▽

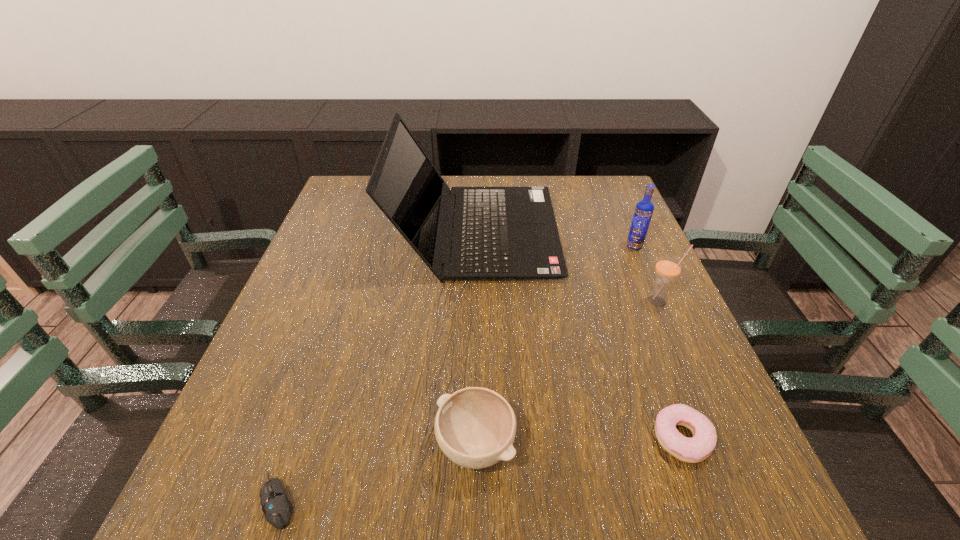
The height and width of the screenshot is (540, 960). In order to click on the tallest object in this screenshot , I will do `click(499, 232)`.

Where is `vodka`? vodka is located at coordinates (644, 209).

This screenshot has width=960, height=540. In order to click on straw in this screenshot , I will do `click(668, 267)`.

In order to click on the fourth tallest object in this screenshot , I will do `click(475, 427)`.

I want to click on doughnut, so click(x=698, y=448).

△

■ What to produce: Return the text lines of all the entries word for word, leaving out the pictures.

■ Exercise answer:
The height and width of the screenshot is (540, 960). In order to click on the tallest object in this screenshot , I will do `click(499, 232)`.

Where is `vodka`? vodka is located at coordinates (644, 209).

This screenshot has width=960, height=540. In order to click on straw in this screenshot , I will do `click(668, 267)`.

In order to click on the fourth tallest object in this screenshot , I will do `click(475, 427)`.

I want to click on doughnut, so click(x=698, y=448).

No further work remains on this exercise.